## WHAT YOU ARE ASKED TO DO
Two lines mark the range in the entries below: the one holding "The camera went 100" and the one holding "Someone put down the Teddybär". Set down those two and all lines between them, exactly.

## INFORMATION SUPPLIED
* * * *

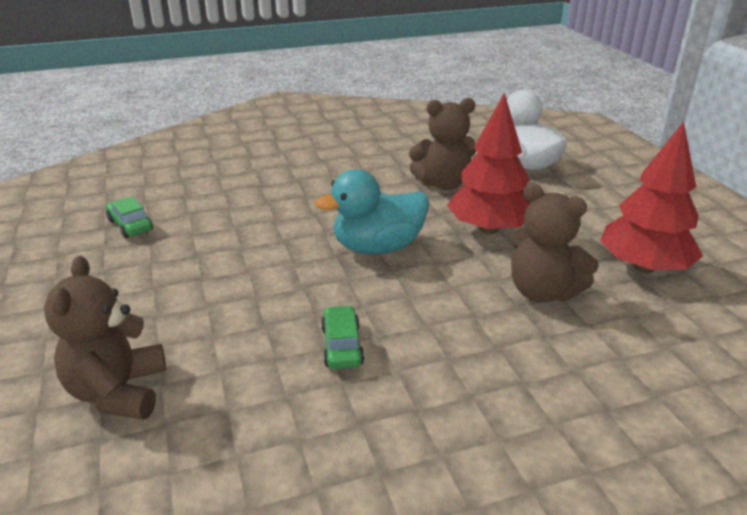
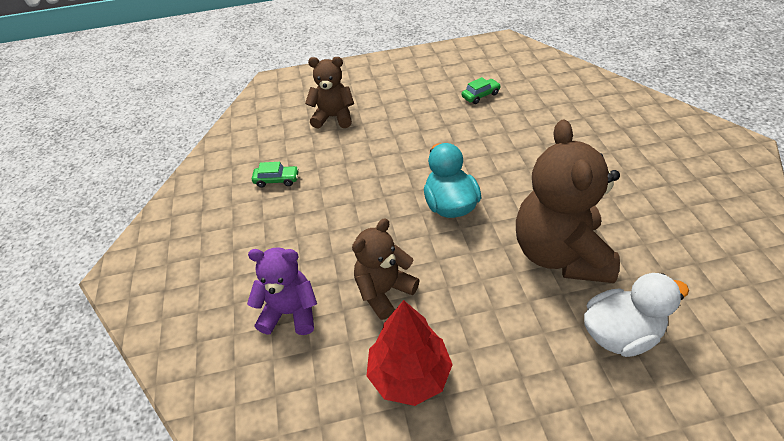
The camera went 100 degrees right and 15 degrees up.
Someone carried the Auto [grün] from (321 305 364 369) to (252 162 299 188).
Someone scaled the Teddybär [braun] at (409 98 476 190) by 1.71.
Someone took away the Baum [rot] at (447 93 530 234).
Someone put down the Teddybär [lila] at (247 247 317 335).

* * * *

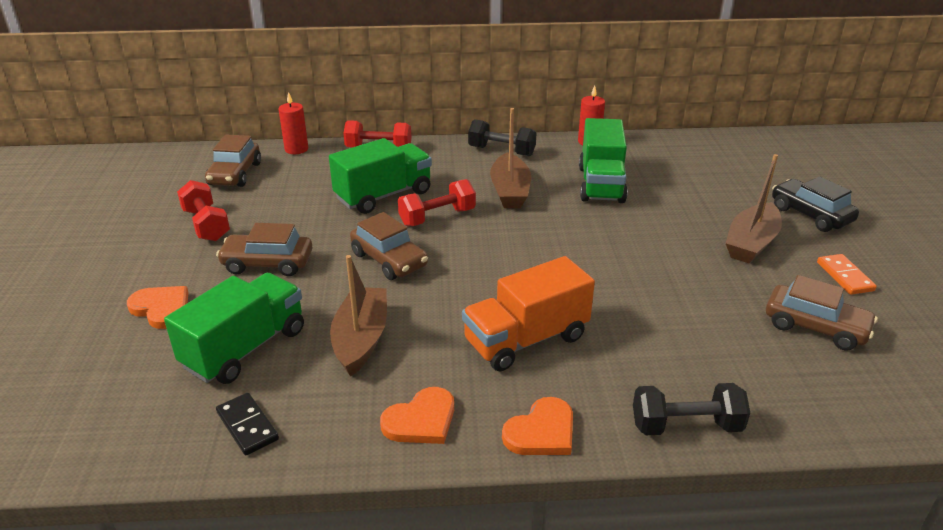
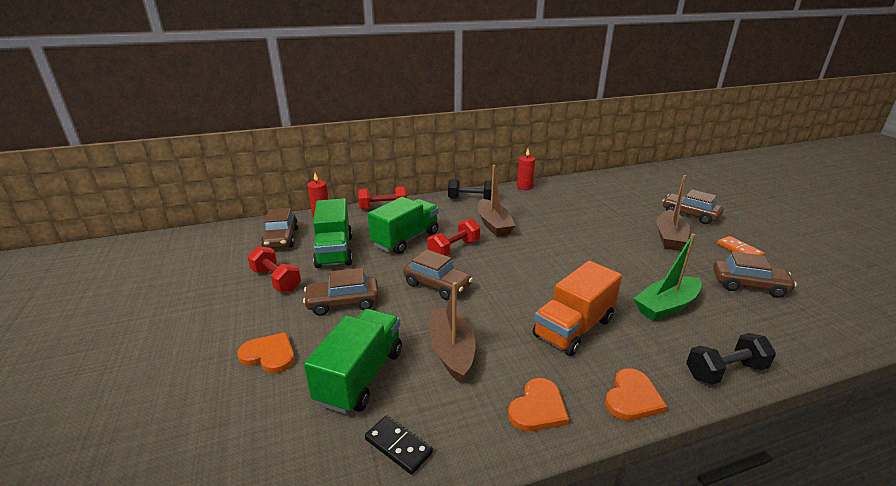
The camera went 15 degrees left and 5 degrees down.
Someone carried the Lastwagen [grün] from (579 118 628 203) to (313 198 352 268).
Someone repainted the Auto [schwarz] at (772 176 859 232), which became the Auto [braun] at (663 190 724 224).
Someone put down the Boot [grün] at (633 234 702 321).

* * * *

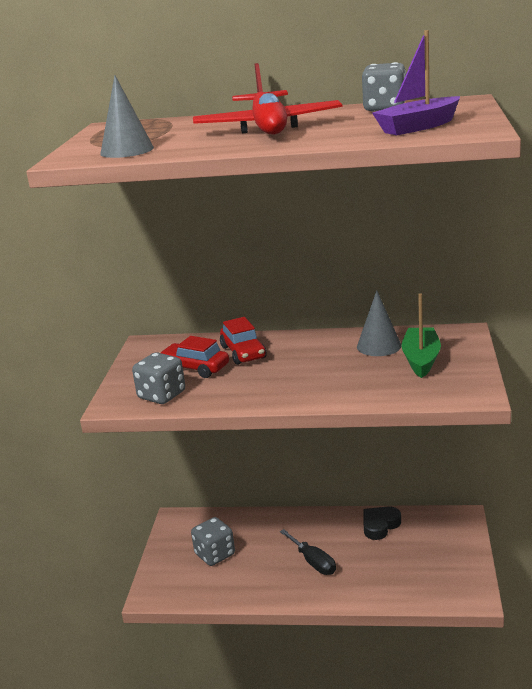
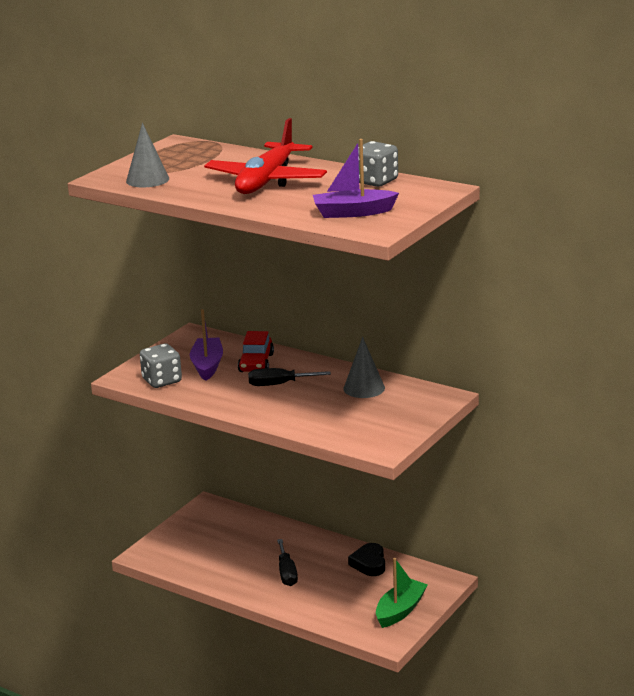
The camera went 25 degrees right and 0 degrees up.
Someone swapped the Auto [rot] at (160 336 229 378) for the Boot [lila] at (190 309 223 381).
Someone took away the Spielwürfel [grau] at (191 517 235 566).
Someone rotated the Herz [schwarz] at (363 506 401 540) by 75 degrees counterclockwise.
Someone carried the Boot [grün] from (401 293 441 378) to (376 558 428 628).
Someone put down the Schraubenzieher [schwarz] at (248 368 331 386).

* * * *

## RESULT OF THE EXERCISE
The camera went 100 degrees right and 15 degrees up.
Someone carried the Auto [grün] from (321 305 364 369) to (252 162 299 188).
Someone scaled the Teddybär [braun] at (409 98 476 190) by 1.71.
Someone took away the Baum [rot] at (447 93 530 234).
Someone put down the Teddybär [lila] at (247 247 317 335).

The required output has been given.